AIM OF THE TASK: Give each record below again, without a single difference.

DATASET RECORDS:
+++

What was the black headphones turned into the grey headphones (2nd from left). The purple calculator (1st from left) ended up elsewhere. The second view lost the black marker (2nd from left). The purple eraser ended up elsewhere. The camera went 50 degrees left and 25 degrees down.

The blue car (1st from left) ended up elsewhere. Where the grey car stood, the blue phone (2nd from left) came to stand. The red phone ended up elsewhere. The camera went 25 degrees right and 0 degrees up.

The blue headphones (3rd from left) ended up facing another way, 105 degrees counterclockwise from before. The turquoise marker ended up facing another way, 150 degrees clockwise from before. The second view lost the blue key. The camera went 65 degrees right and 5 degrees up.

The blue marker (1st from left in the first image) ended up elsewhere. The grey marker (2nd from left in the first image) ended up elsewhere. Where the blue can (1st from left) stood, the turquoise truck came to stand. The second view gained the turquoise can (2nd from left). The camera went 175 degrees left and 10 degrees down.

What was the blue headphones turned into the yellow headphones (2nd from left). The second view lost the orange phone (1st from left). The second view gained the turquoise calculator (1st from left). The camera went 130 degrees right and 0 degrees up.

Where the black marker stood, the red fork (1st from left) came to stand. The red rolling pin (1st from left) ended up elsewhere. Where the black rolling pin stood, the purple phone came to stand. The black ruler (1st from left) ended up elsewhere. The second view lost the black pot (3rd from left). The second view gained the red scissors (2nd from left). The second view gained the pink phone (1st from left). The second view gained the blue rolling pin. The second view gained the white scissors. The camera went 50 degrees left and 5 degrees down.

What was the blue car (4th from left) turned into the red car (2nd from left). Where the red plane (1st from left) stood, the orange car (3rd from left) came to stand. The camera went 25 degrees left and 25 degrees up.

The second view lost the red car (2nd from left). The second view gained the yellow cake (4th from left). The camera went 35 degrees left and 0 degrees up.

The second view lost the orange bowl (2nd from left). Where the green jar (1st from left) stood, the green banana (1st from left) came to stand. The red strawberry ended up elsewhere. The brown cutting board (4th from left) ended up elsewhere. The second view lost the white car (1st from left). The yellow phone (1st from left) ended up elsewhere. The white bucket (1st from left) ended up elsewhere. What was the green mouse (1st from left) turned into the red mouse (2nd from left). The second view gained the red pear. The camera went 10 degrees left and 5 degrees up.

+++

ANSWER FOR THIS EXERCISE:
What was the black headphones turned into the grey headphones (2nd from left). The purple calculator (1st from left) ended up elsewhere. The second view lost the black marker (2nd from left). The purple eraser ended up elsewhere. The camera went 50 degrees left and 25 degrees down.

The blue car (1st from left) ended up elsewhere. Where the grey car stood, the blue phone (2nd from left) came to stand. The red phone ended up elsewhere. The camera went 25 degrees right and 0 degrees up.

The blue headphones (3rd from left) ended up facing another way, 105 degrees counterclockwise from before. The turquoise marker ended up facing another way, 150 degrees clockwise from before. The second view lost the blue key. The camera went 65 degrees right and 5 degrees up.

The blue marker (1st from left in the first image) ended up elsewhere. The grey marker (2nd from left in the first image) ended up elsewhere. Where the blue can (1st from left) stood, the turquoise truck came to stand. The second view gained the turquoise can (2nd from left). The camera went 175 degrees left and 10 degrees down.

What was the blue headphones turned into the yellow headphones (2nd from left). The second view lost the orange phone (1st from left). The second view gained the turquoise calculator (1st from left). The camera went 130 degrees right and 0 degrees up.

Where the black marker stood, the red fork (1st from left) came to stand. The red rolling pin (1st from left) ended up elsewhere. Where the black rolling pin stood, the purple phone came to stand. The black ruler (1st from left) ended up elsewhere. The second view lost the black pot (3rd from left). The second view gained the red scissors (2nd from left). The second view gained the pink phone (1st from left). The second view gained the blue rolling pin. The second view gained the white scissors. The camera went 50 degrees left and 5 degrees down.

What was the blue car (4th from left) turned into the red car (2nd from left). Where the red plane (1st from left) stood, the orange car (3rd from left) came to stand. The camera went 25 degrees left and 25 degrees up.

The second view lost the red car (2nd from left). The second view gained the yellow cake (4th from left). The camera went 35 degrees left and 0 degrees up.

The second view lost the orange bowl (2nd from left). Where the green jar (1st from left) stood, the green banana (1st from left) came to stand. The red strawberry ended up elsewhere. The brown cutting board (4th from left) ended up elsewhere. The second view lost the white car (1st from left). The yellow phone (1st from left) ended up elsewhere. The white bucket (1st from left) ended up elsewhere. What was the green mouse (1st from left) turned into the red mouse (2nd from left). The second view gained the red pear. The camera went 10 degrees left and 5 degrees up.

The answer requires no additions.